## ACTIVITY:
Nothing in the records should be altered; retype them all exactly.

== Segment start ==

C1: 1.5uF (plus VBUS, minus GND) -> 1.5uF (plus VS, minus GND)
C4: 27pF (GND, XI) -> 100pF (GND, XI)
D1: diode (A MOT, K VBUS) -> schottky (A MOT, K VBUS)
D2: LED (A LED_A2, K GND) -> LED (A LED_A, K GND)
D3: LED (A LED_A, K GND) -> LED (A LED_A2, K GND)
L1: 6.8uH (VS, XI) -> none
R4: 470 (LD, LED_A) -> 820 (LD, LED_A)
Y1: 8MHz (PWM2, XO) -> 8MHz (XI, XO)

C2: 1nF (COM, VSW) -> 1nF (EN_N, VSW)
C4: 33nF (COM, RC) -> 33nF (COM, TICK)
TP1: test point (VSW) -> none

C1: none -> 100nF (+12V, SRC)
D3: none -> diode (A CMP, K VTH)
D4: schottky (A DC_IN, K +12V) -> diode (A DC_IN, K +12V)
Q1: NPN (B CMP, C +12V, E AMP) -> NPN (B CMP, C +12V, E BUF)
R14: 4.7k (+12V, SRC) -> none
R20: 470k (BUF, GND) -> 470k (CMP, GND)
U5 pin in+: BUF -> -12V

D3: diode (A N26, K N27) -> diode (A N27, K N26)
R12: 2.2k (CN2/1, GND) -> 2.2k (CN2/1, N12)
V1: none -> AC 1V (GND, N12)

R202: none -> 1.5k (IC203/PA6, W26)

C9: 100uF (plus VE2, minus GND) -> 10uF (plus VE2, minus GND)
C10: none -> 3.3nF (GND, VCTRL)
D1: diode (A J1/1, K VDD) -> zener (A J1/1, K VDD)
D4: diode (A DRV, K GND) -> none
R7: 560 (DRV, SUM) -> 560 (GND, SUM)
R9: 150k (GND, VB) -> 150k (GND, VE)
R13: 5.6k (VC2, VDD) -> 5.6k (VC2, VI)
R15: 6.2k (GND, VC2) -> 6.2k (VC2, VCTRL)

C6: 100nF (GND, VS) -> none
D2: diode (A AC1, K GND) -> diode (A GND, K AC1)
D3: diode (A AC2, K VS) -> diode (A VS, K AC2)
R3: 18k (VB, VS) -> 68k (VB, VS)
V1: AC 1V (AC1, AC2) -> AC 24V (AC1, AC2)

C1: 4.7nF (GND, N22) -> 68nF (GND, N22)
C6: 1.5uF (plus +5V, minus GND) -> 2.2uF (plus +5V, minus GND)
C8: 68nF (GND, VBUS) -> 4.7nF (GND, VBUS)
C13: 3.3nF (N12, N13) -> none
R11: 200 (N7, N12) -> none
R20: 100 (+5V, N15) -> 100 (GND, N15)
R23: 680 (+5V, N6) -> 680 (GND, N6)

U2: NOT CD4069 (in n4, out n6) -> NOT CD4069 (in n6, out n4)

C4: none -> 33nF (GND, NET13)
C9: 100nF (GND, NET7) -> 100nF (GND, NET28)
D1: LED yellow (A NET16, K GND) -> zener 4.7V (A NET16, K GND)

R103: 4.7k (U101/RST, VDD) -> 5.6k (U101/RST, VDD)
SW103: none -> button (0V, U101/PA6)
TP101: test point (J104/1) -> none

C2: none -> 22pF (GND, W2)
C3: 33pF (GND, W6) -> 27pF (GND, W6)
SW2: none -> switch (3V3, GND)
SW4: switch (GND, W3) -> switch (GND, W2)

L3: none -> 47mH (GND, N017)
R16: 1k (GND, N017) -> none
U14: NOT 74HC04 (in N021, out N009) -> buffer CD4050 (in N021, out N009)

== Segment end ==

## PROBLEM SOLUTION:
C1: 1.5uF (plus VBUS, minus GND) -> 1.5uF (plus VS, minus GND)
C4: 27pF (GND, XI) -> 100pF (GND, XI)
D1: diode (A MOT, K VBUS) -> schottky (A MOT, K VBUS)
D2: LED (A LED_A2, K GND) -> LED (A LED_A, K GND)
D3: LED (A LED_A, K GND) -> LED (A LED_A2, K GND)
L1: 6.8uH (VS, XI) -> none
R4: 470 (LD, LED_A) -> 820 (LD, LED_A)
Y1: 8MHz (PWM2, XO) -> 8MHz (XI, XO)

C2: 1nF (COM, VSW) -> 1nF (EN_N, VSW)
C4: 33nF (COM, RC) -> 33nF (COM, TICK)
TP1: test point (VSW) -> none

C1: none -> 100nF (+12V, SRC)
D3: none -> diode (A CMP, K VTH)
D4: schottky (A DC_IN, K +12V) -> diode (A DC_IN, K +12V)
Q1: NPN (B CMP, C +12V, E AMP) -> NPN (B CMP, C +12V, E BUF)
R14: 4.7k (+12V, SRC) -> none
R20: 470k (BUF, GND) -> 470k (CMP, GND)
U5 pin in+: BUF -> -12V

D3: diode (A N26, K N27) -> diode (A N27, K N26)
R12: 2.2k (CN2/1, GND) -> 2.2k (CN2/1, N12)
V1: none -> AC 1V (GND, N12)

R202: none -> 1.5k (IC203/PA6, W26)

C9: 100uF (plus VE2, minus GND) -> 10uF (plus VE2, minus GND)
C10: none -> 3.3nF (GND, VCTRL)
D1: diode (A J1/1, K VDD) -> zener (A J1/1, K VDD)
D4: diode (A DRV, K GND) -> none
R7: 560 (DRV, SUM) -> 560 (GND, SUM)
R9: 150k (GND, VB) -> 150k (GND, VE)
R13: 5.6k (VC2, VDD) -> 5.6k (VC2, VI)
R15: 6.2k (GND, VC2) -> 6.2k (VC2, VCTRL)

C6: 100nF (GND, VS) -> none
D2: diode (A AC1, K GND) -> diode (A GND, K AC1)
D3: diode (A AC2, K VS) -> diode (A VS, K AC2)
R3: 18k (VB, VS) -> 68k (VB, VS)
V1: AC 1V (AC1, AC2) -> AC 24V (AC1, AC2)

C1: 4.7nF (GND, N22) -> 68nF (GND, N22)
C6: 1.5uF (plus +5V, minus GND) -> 2.2uF (plus +5V, minus GND)
C8: 68nF (GND, VBUS) -> 4.7nF (GND, VBUS)
C13: 3.3nF (N12, N13) -> none
R11: 200 (N7, N12) -> none
R20: 100 (+5V, N15) -> 100 (GND, N15)
R23: 680 (+5V, N6) -> 680 (GND, N6)

U2: NOT CD4069 (in n4, out n6) -> NOT CD4069 (in n6, out n4)

C4: none -> 33nF (GND, NET13)
C9: 100nF (GND, NET7) -> 100nF (GND, NET28)
D1: LED yellow (A NET16, K GND) -> zener 4.7V (A NET16, K GND)

R103: 4.7k (U101/RST, VDD) -> 5.6k (U101/RST, VDD)
SW103: none -> button (0V, U101/PA6)
TP101: test point (J104/1) -> none

C2: none -> 22pF (GND, W2)
C3: 33pF (GND, W6) -> 27pF (GND, W6)
SW2: none -> switch (3V3, GND)
SW4: switch (GND, W3) -> switch (GND, W2)

L3: none -> 47mH (GND, N017)
R16: 1k (GND, N017) -> none
U14: NOT 74HC04 (in N021, out N009) -> buffer CD4050 (in N021, out N009)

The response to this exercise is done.